* _WORK REQUIRED_:
Copy the records below word for word, starting at the line that contains "brown hexagon: moved" and ending at the line that contains "yellow star: moved 26 px right", with both of those lines included. Leave the pictures out of your copy.

* _ENTRIES_:

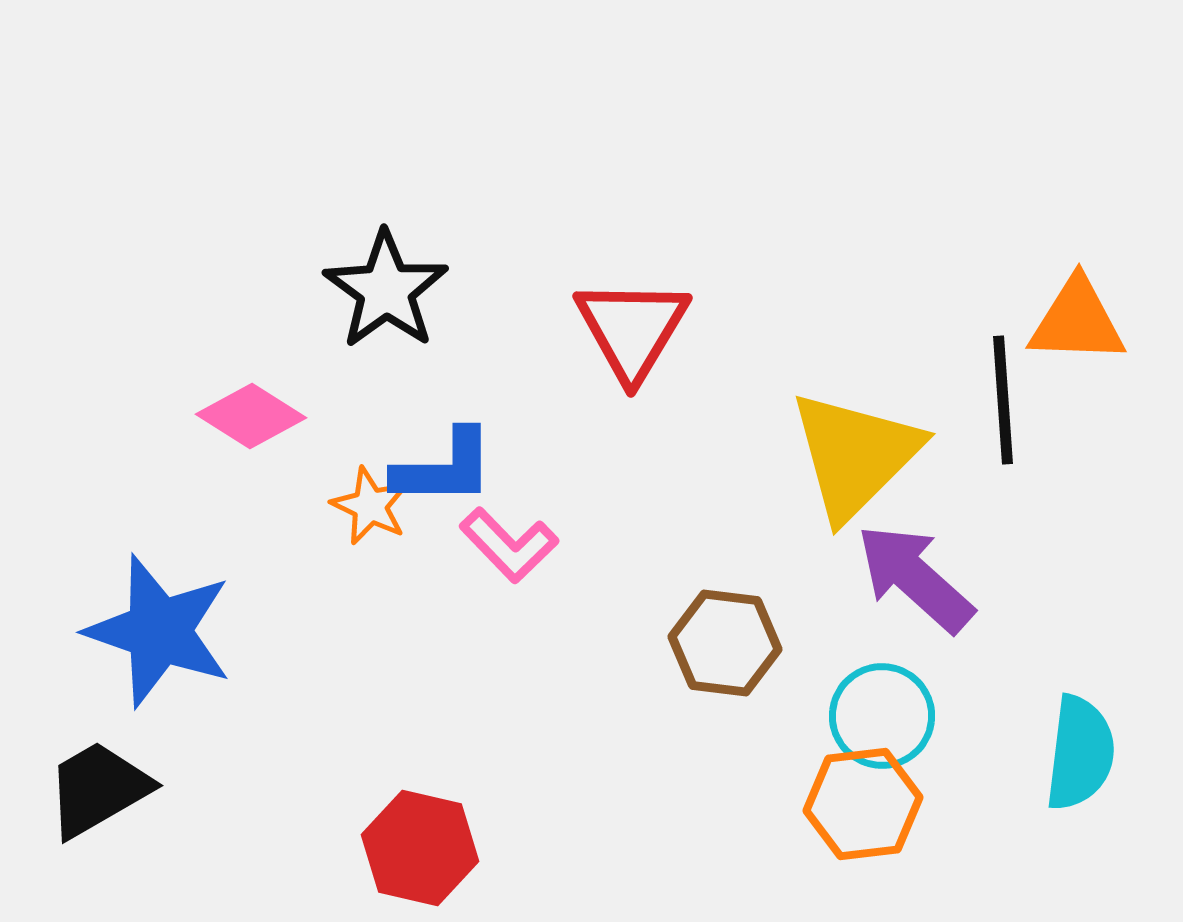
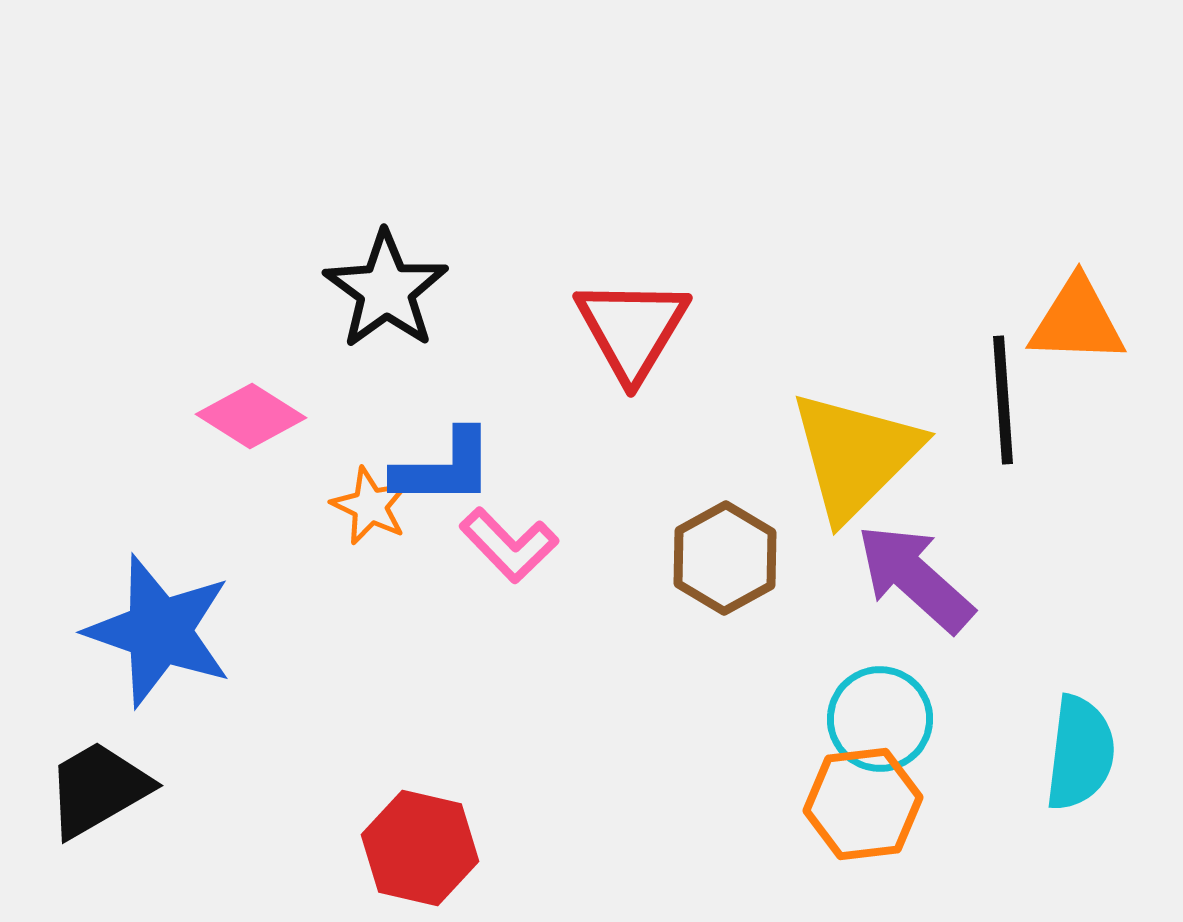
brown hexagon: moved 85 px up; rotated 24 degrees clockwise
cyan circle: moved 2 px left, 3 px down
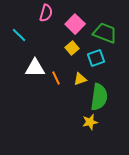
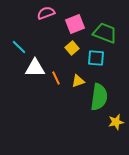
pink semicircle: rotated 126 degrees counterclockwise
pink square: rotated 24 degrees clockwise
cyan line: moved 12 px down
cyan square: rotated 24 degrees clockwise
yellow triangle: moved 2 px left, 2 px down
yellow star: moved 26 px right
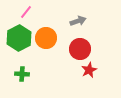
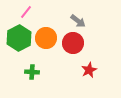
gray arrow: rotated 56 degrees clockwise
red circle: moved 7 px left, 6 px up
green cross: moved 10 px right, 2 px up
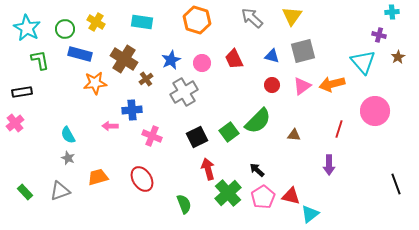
...
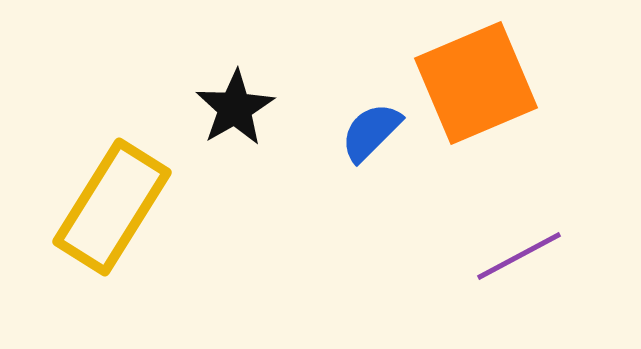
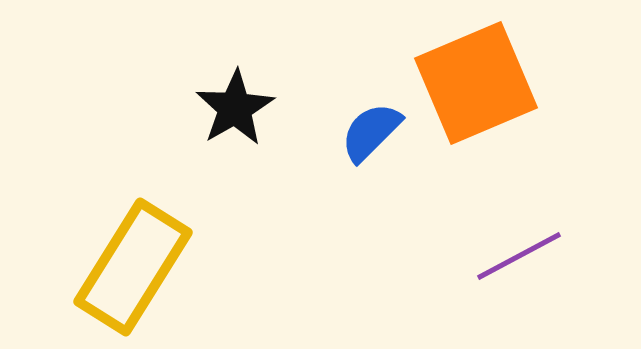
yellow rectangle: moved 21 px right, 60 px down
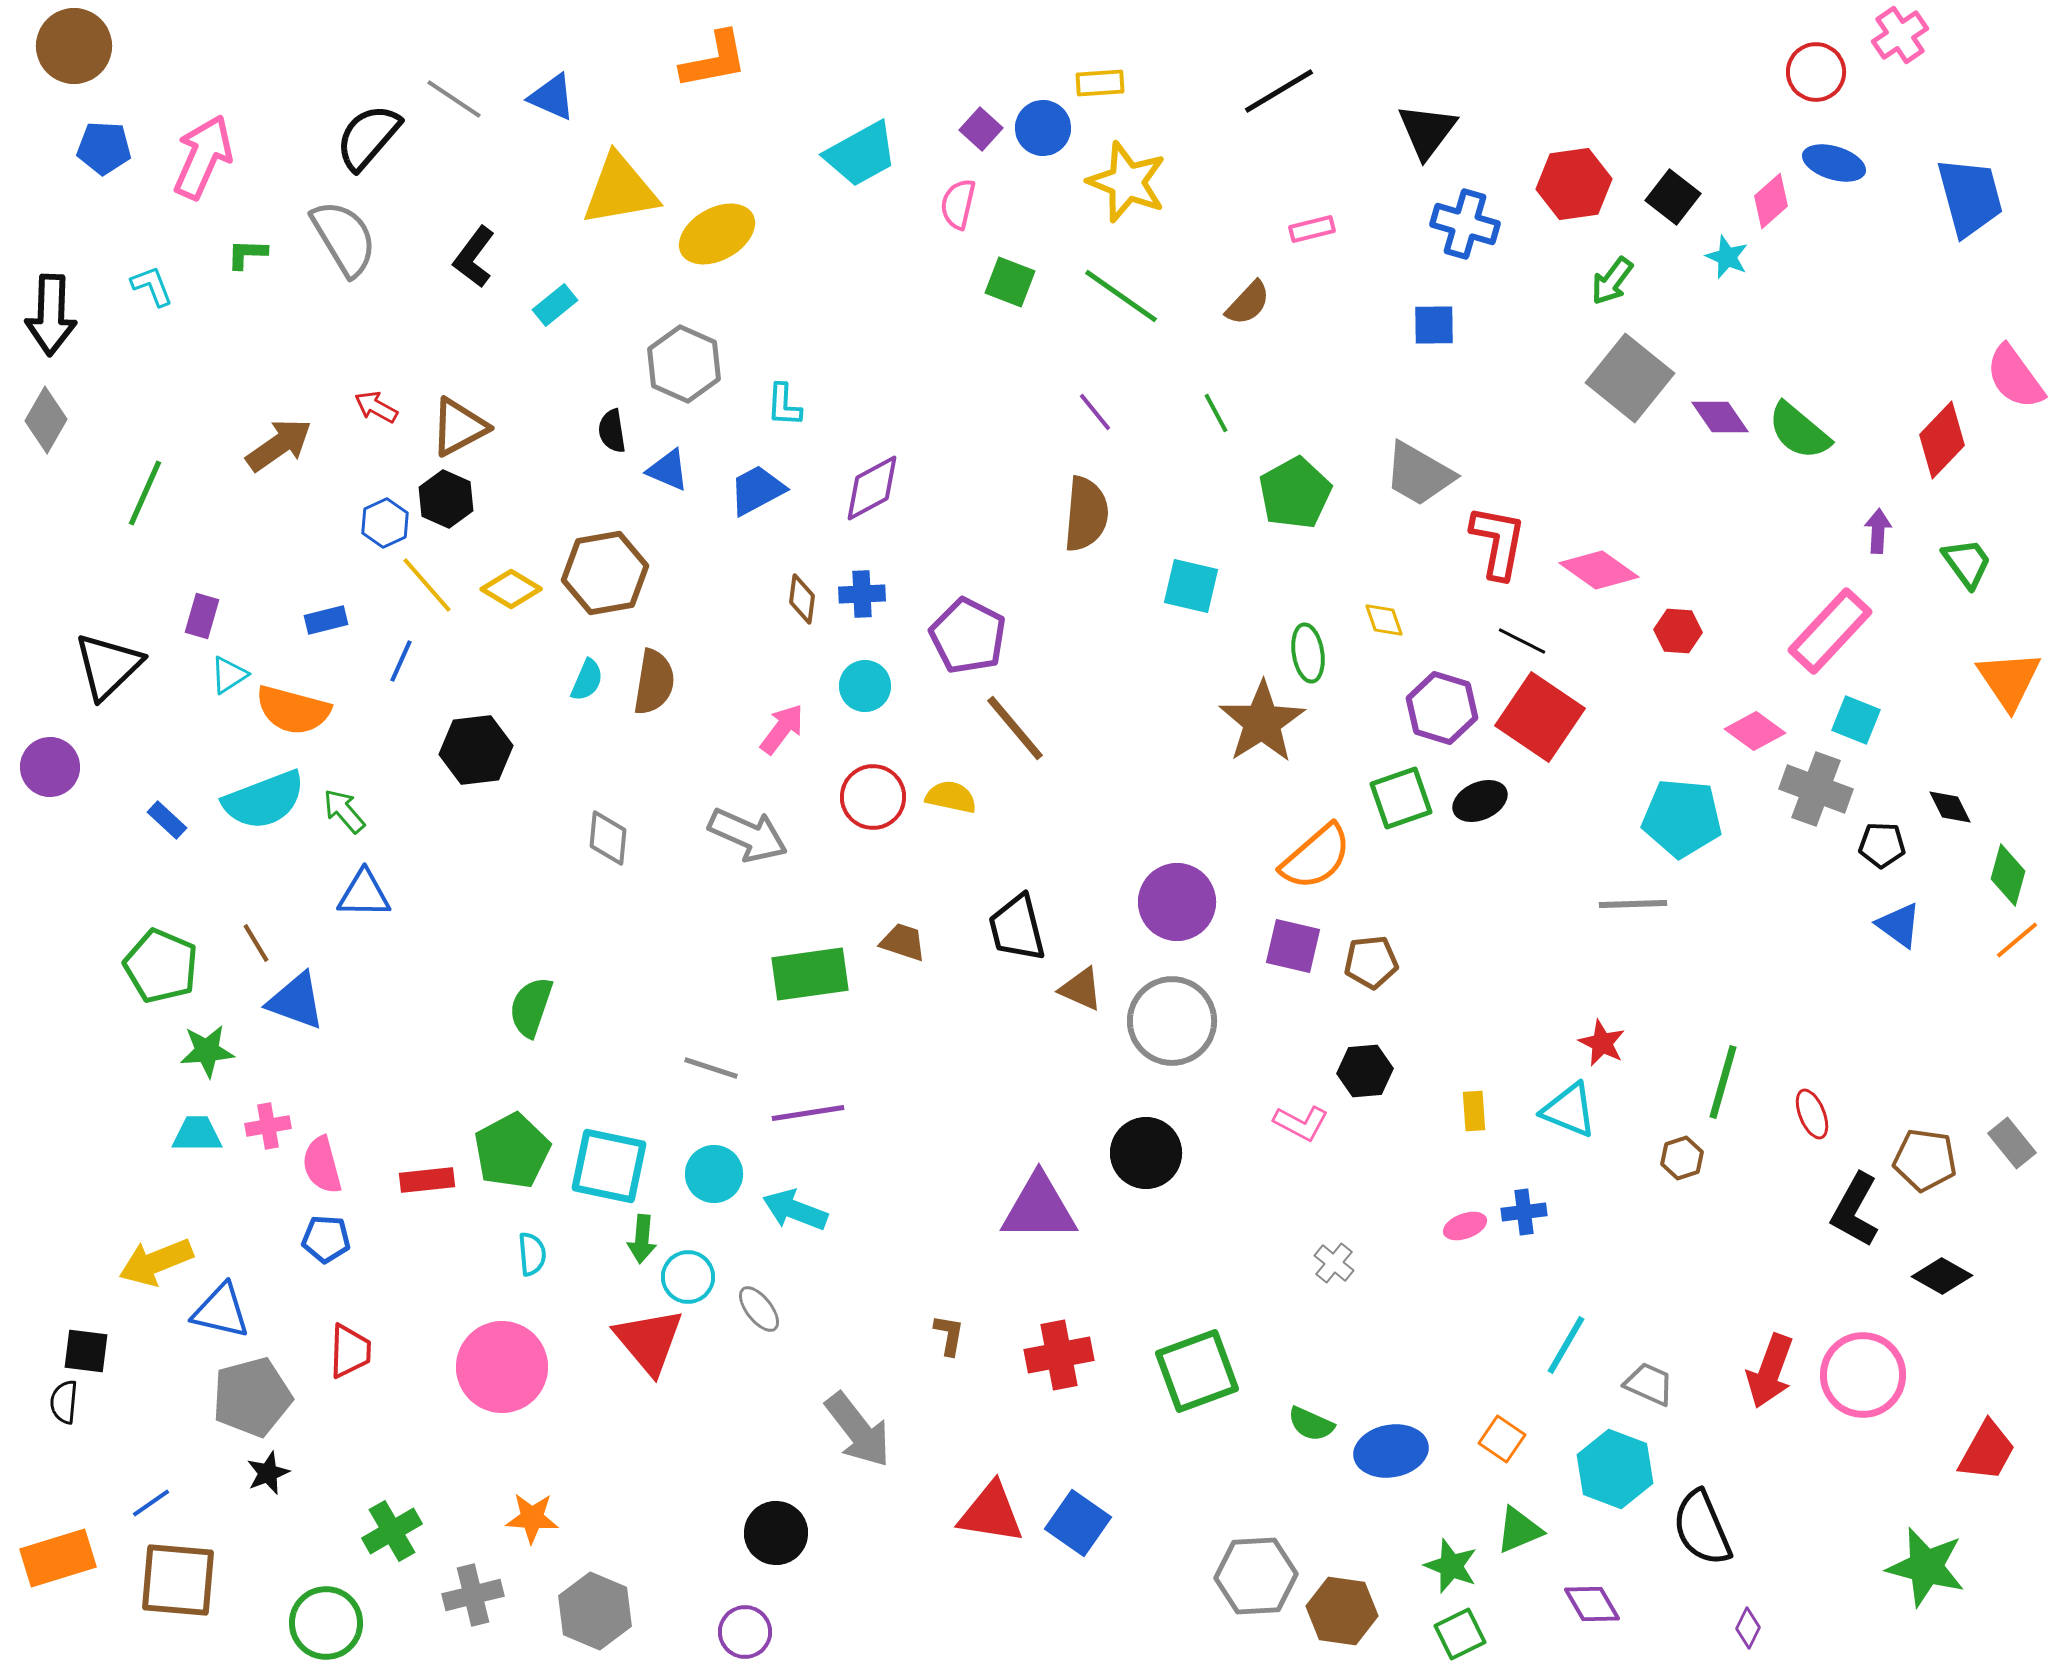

* _EXERCISE RESULT_:
brown hexagon: moved 85 px up; rotated 24 degrees clockwise
cyan circle: moved 2 px left, 3 px down
pink semicircle: rotated 126 degrees counterclockwise
pink square: rotated 24 degrees clockwise
cyan line: moved 12 px down
cyan square: rotated 24 degrees clockwise
yellow triangle: moved 2 px left, 2 px down
yellow star: moved 26 px right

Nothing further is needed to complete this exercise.